(Scene images with change listings)

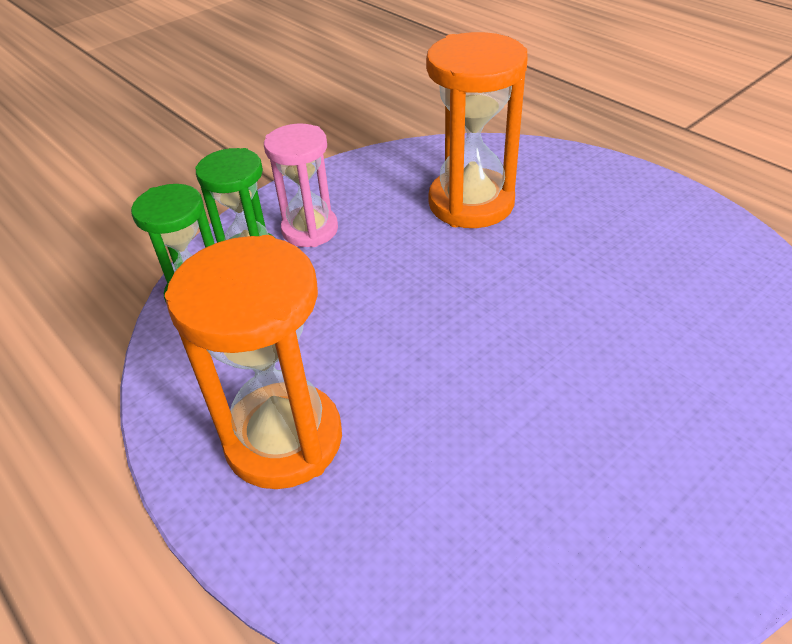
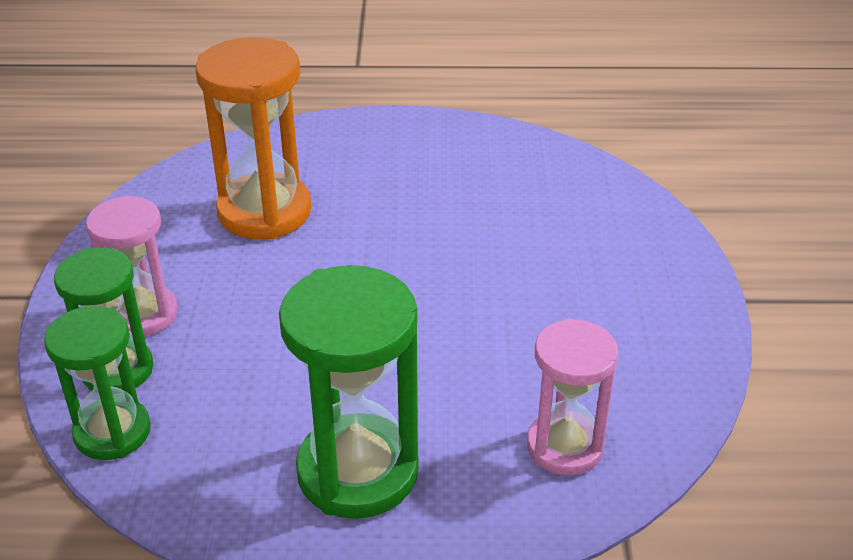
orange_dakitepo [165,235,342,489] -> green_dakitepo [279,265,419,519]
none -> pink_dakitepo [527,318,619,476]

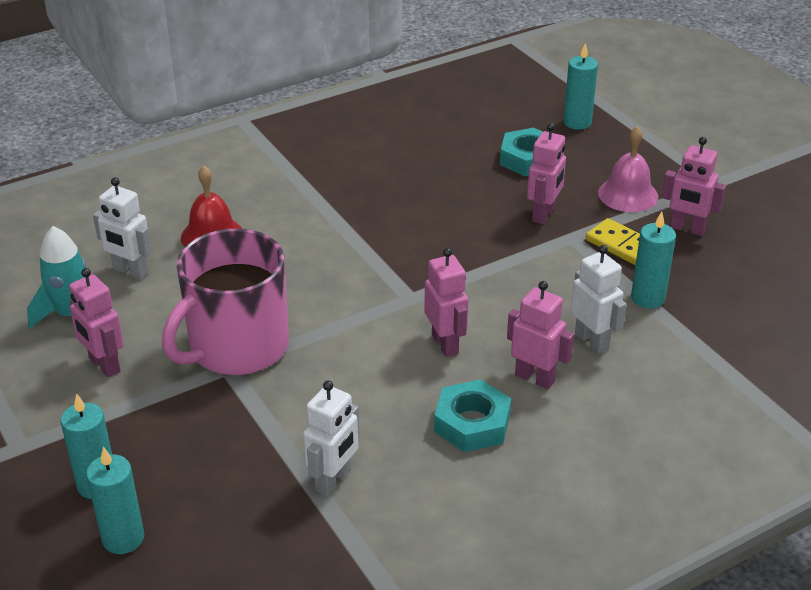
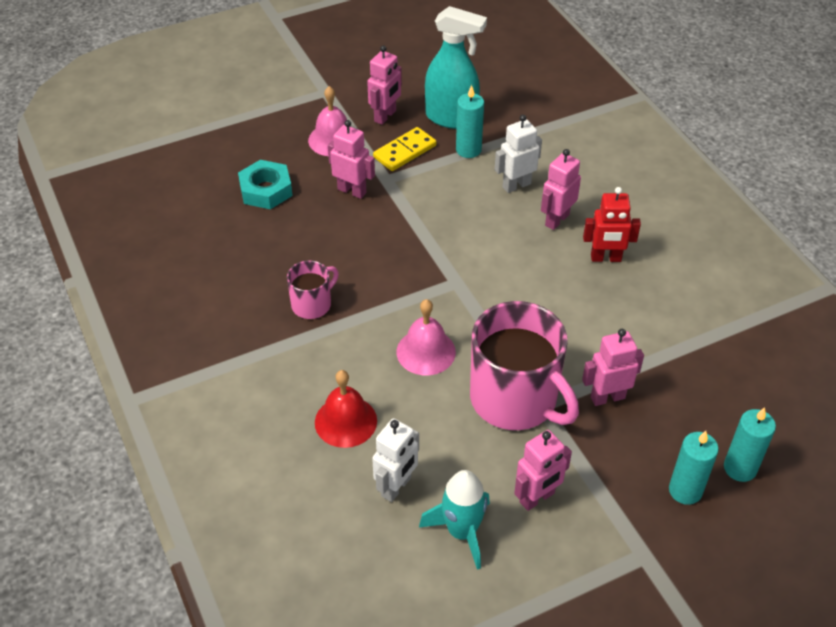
none -> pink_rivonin [287,260,339,319]
none -> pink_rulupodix [396,299,456,375]
none -> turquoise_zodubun [425,6,487,129]
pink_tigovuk [424,248,469,357] -> pink_tigovuk [582,329,644,406], relocated
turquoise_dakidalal [434,379,511,452] -> red_tigovuk [583,187,641,262]
white_tigovuk [303,381,359,496] -> none
turquoise_babakak [563,43,598,130] -> none

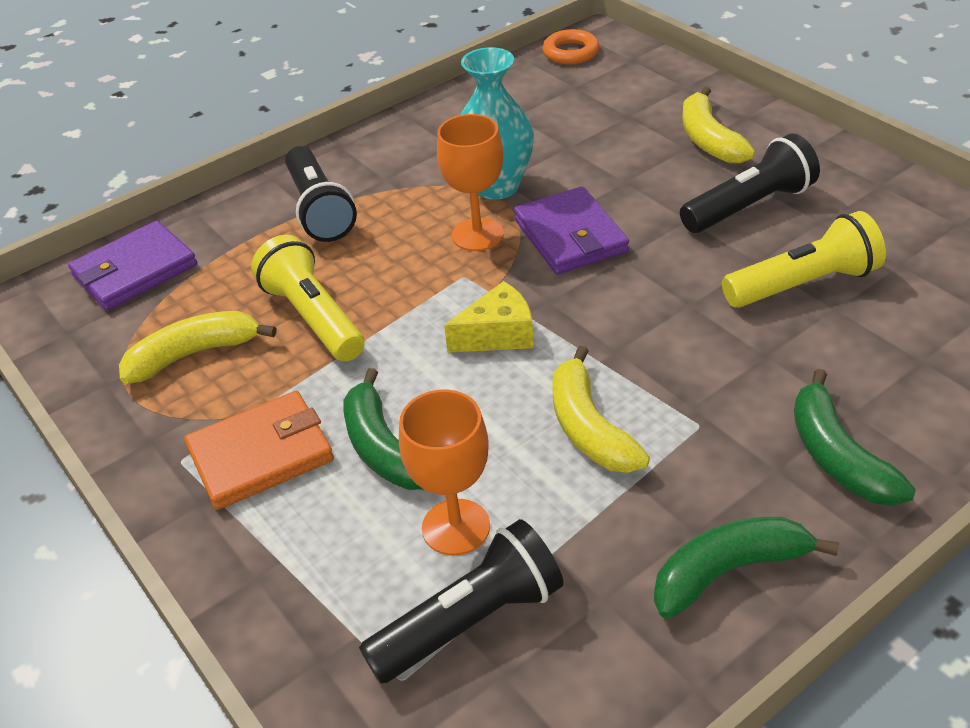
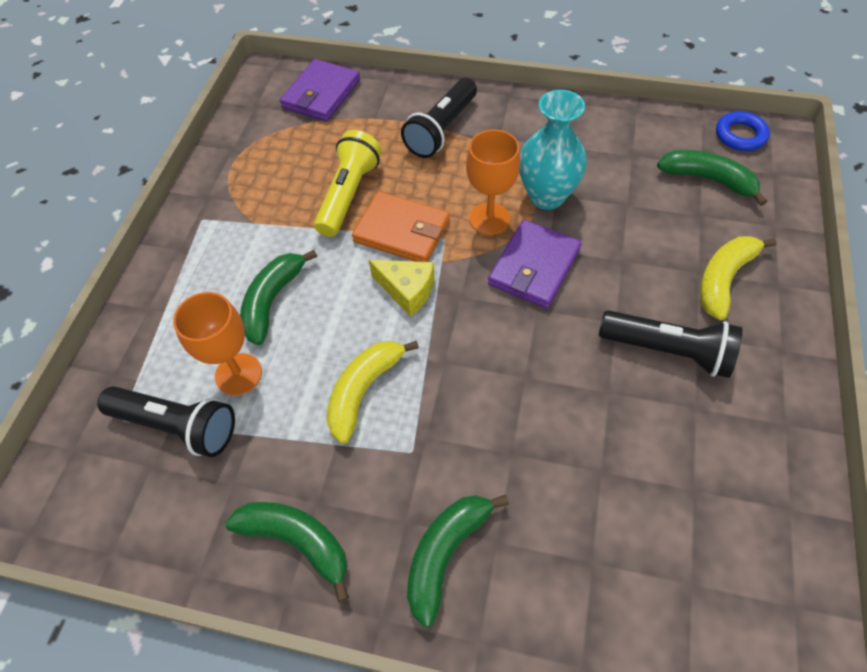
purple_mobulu [68,221,197,311] -> purple_mobulu [280,59,360,122], 75 degrees counterclockwise
orange_mobulu [184,391,334,510] -> orange_mobulu [352,191,450,262], relocated
none -> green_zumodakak [657,150,767,206]
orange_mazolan [542,29,599,64] -> blue_mazolan [716,111,770,151]
yellow_zumodakak [119,311,276,384] -> none
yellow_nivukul [722,211,886,308] -> none

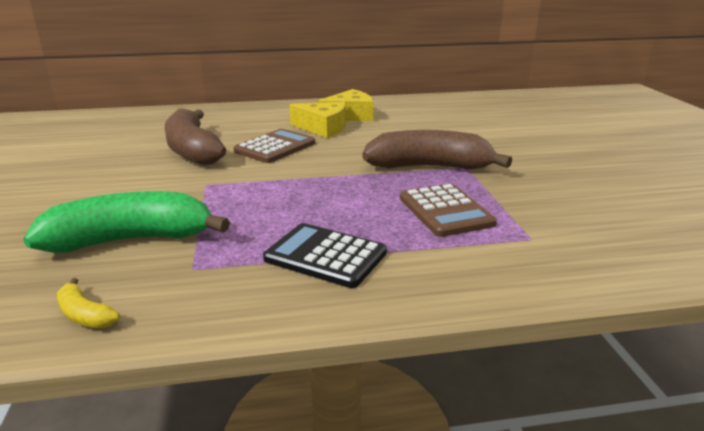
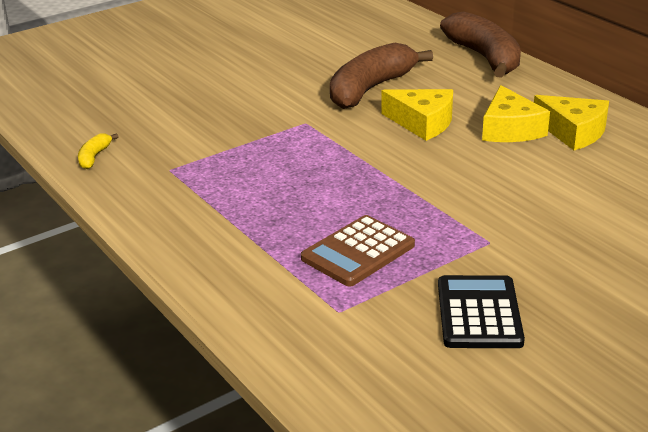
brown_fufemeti [233,129,315,163] -> yellow_modofa [381,89,453,141]
black_fufemeti [263,223,387,288] -> black_fufemeti [438,275,525,348], relocated
brown_zumodakak [362,130,512,170] -> brown_zumodakak [440,11,521,78], relocated
green_zumodakak [23,191,230,253] -> none

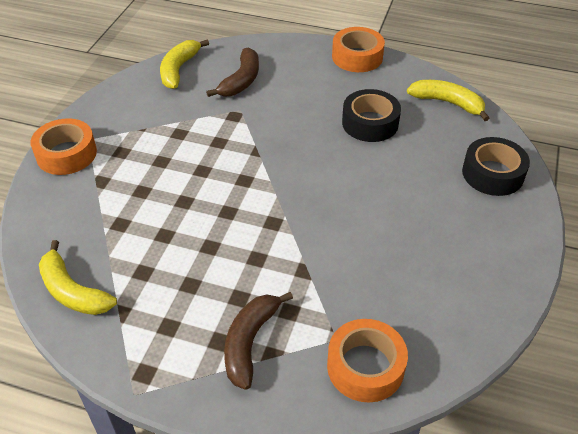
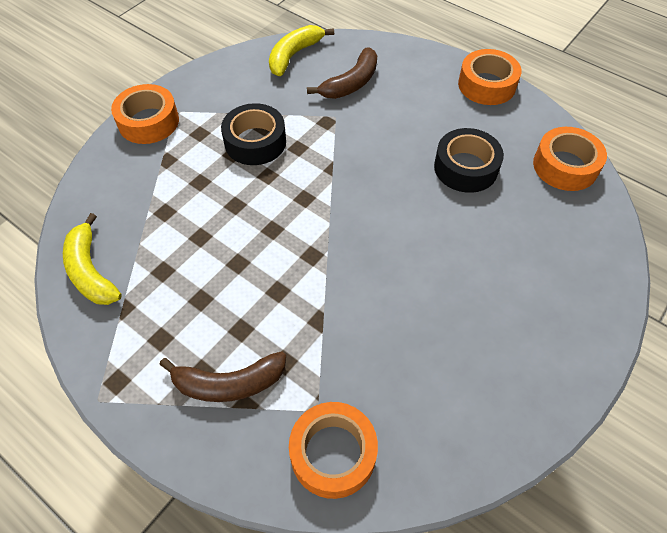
brown_zumodakak [224,292,293,390] -> brown_zumodakak [159,351,286,402], 135 degrees counterclockwise
black_kudisasi [462,137,530,196] -> black_kudisasi [221,103,286,165], relocated
yellow_zumodakak [407,80,490,121] -> orange_kudisasi [533,127,607,191]

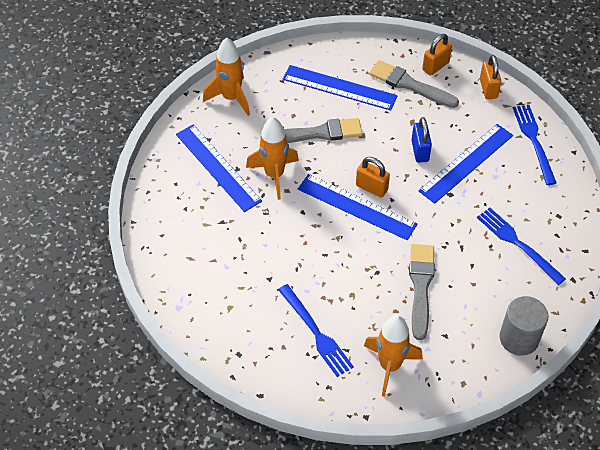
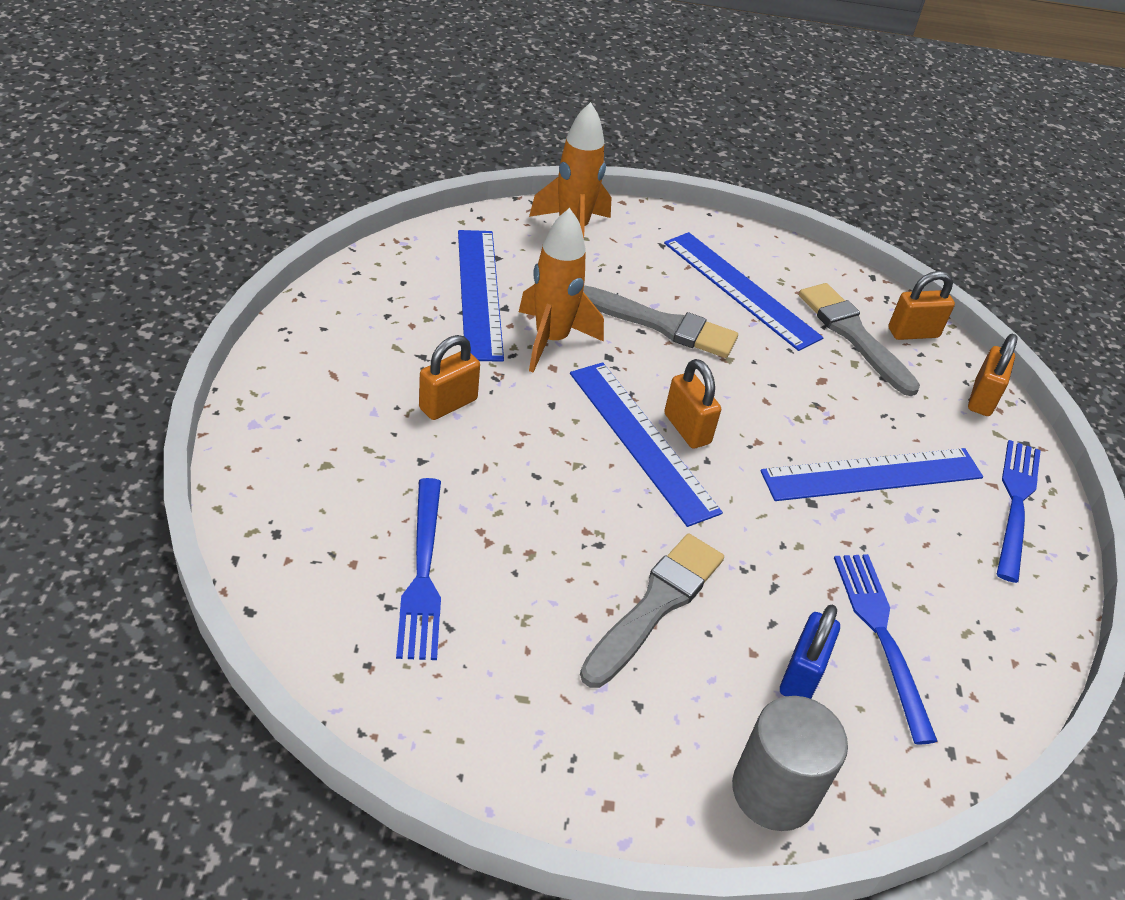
none -> orange_bekupen [419,335,480,420]
blue_bekupen [412,117,432,163] -> blue_bekupen [780,605,840,699], relocated
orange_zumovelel [364,315,423,397] -> none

WORK INSTRUCTION: Output exactly the lines above that lie between the line with "turquoise_dakidalal [434,379,511,452] ->" and the line with "yellow_nivukul [722,211,886,308] -> none", those two lines included, and no pictures.

ANSWER AREA:
turquoise_dakidalal [434,379,511,452] -> red_tigovuk [583,187,641,262]
white_tigovuk [303,381,359,496] -> none
turquoise_babakak [563,43,598,130] -> none

purple_mobulu [68,221,197,311] -> purple_mobulu [280,59,360,122], 75 degrees counterclockwise
orange_mobulu [184,391,334,510] -> orange_mobulu [352,191,450,262], relocated
none -> green_zumodakak [657,150,767,206]
orange_mazolan [542,29,599,64] -> blue_mazolan [716,111,770,151]
yellow_zumodakak [119,311,276,384] -> none
yellow_nivukul [722,211,886,308] -> none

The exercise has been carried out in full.